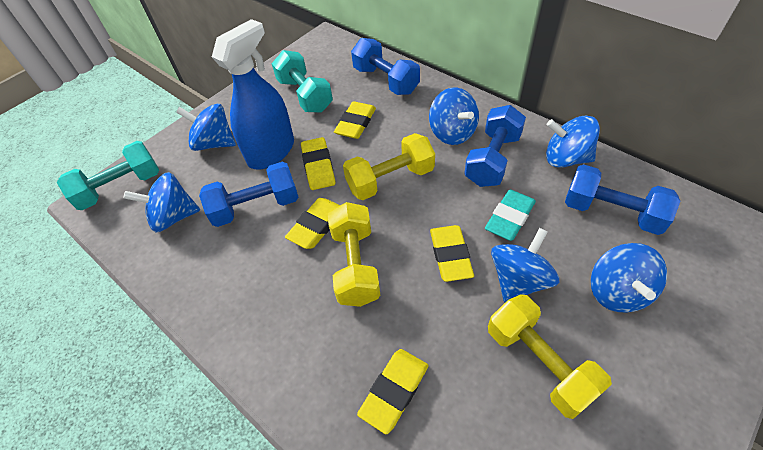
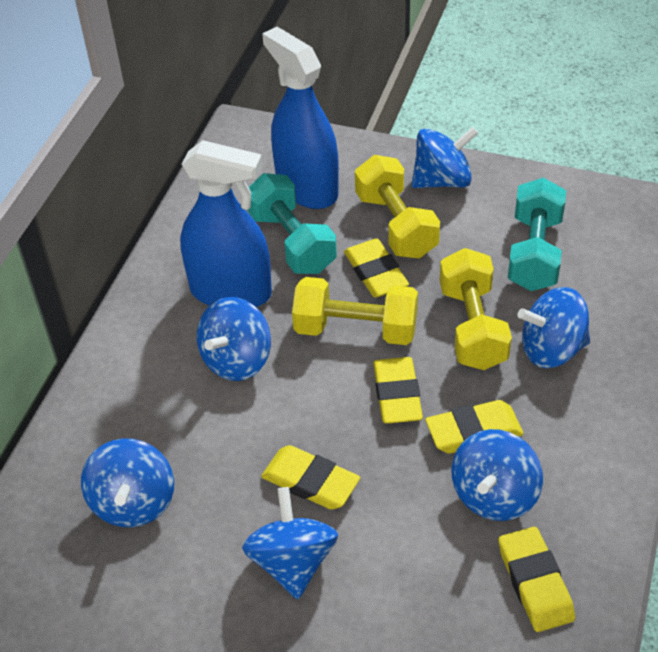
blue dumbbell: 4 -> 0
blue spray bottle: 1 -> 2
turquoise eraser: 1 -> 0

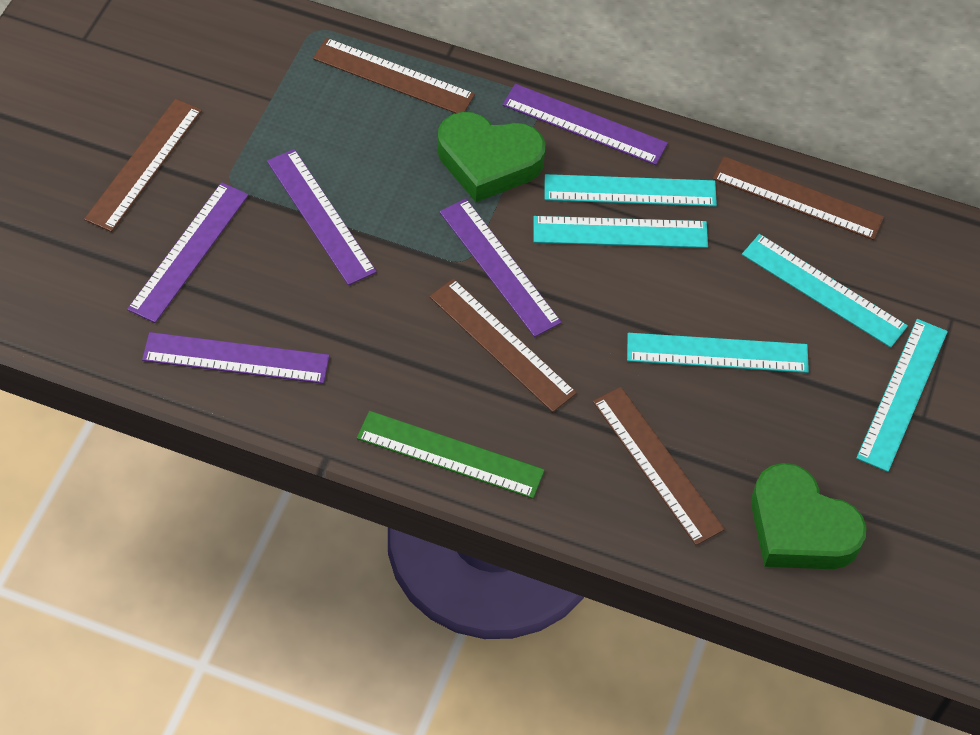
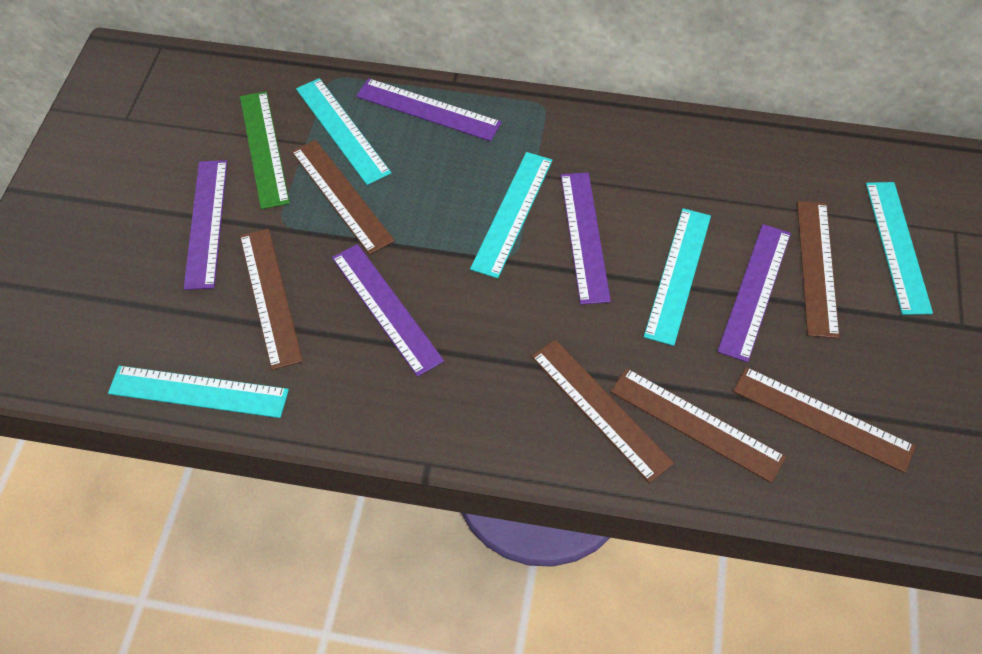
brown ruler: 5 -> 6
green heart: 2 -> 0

******

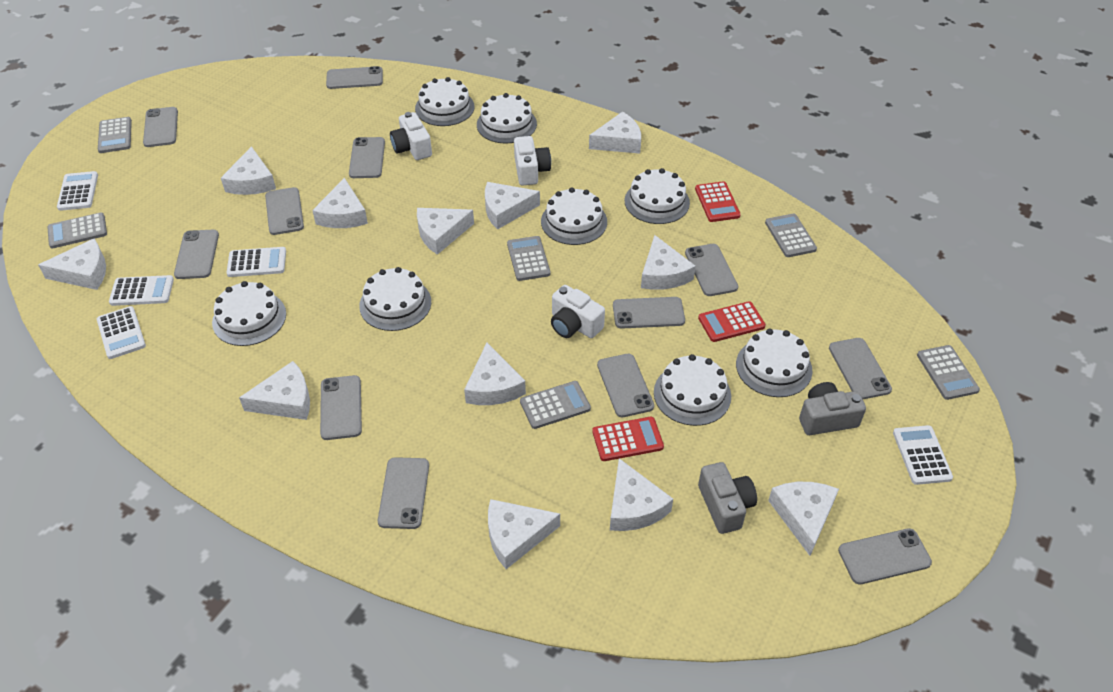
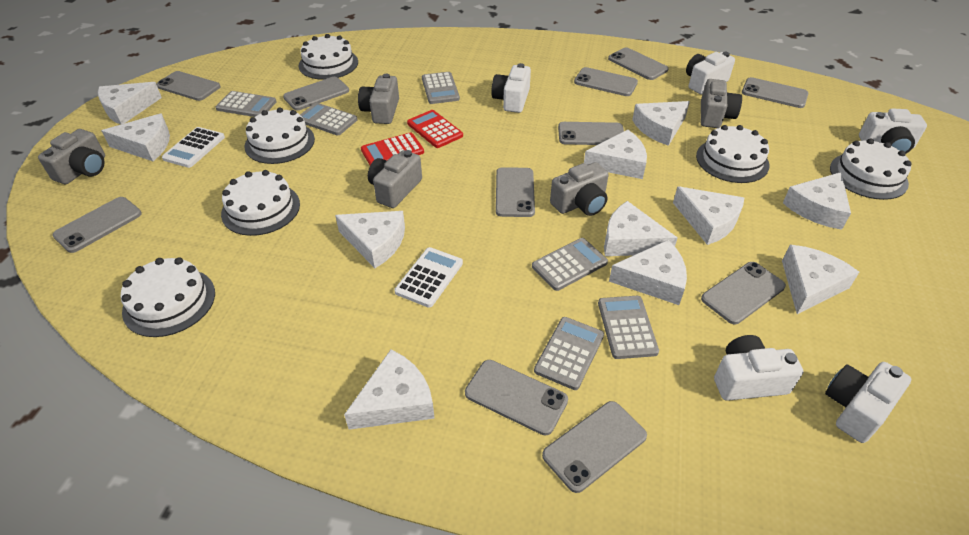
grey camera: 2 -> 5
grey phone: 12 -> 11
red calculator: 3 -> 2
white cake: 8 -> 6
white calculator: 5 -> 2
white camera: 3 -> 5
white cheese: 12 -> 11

******

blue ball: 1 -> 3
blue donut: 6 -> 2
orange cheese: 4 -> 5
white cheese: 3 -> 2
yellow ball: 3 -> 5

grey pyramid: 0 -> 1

******

▶ _EXERCISE REQUIREMENTS_
The answer is those lines of the material above that run from the one containing "blue dumbbell: 4 -> 0" up to and including the one containing "green heart: 2 -> 0", restated exactly and without images.

▶ _EXERCISE OUTPUT_
blue dumbbell: 4 -> 0
blue spray bottle: 1 -> 2
turquoise eraser: 1 -> 0

brown ruler: 5 -> 6
green heart: 2 -> 0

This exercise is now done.